Data START

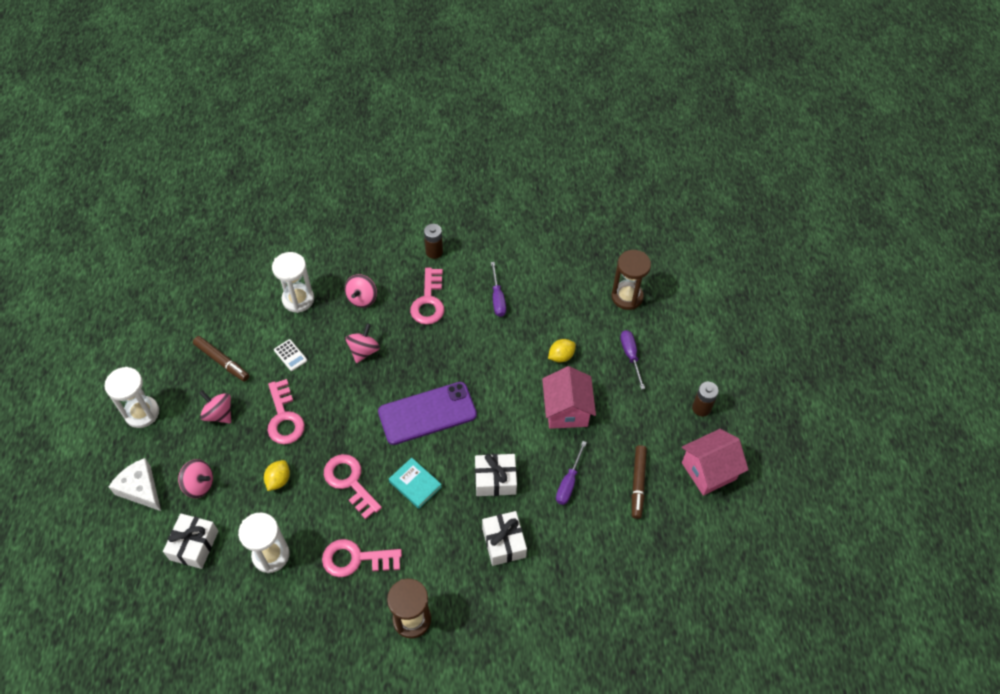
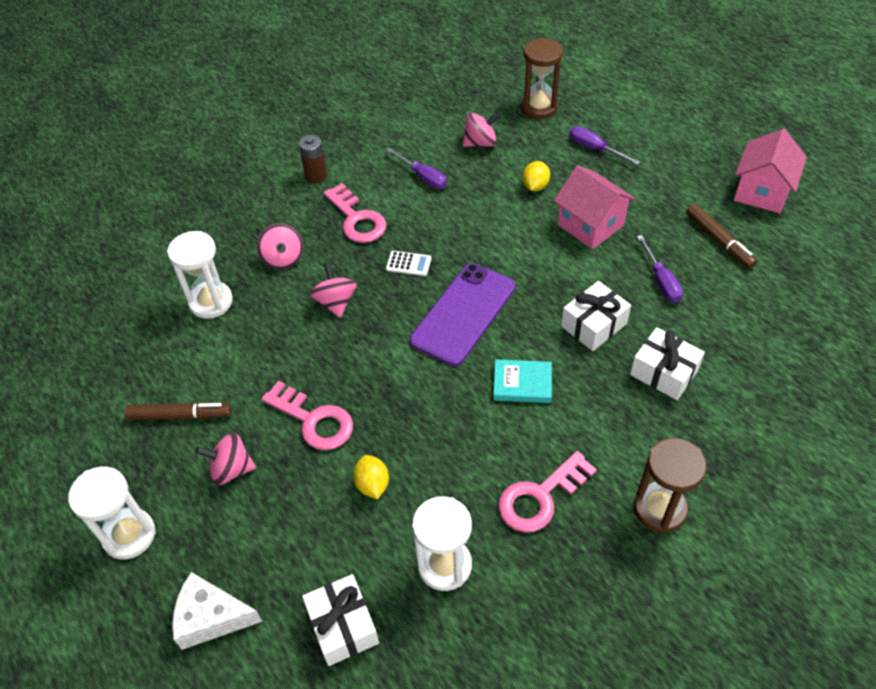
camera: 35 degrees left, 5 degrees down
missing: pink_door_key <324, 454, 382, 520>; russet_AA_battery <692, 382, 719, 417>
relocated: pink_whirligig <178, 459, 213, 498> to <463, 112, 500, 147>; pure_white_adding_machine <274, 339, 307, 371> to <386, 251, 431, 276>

Data END

◆ **Work order**
Every line of the material must be returned exactly; leave the images out.

◆ **Output of the task**
camera: 35 degrees left, 5 degrees down
missing: pink_door_key <324, 454, 382, 520>; russet_AA_battery <692, 382, 719, 417>
relocated: pink_whirligig <178, 459, 213, 498> to <463, 112, 500, 147>; pure_white_adding_machine <274, 339, 307, 371> to <386, 251, 431, 276>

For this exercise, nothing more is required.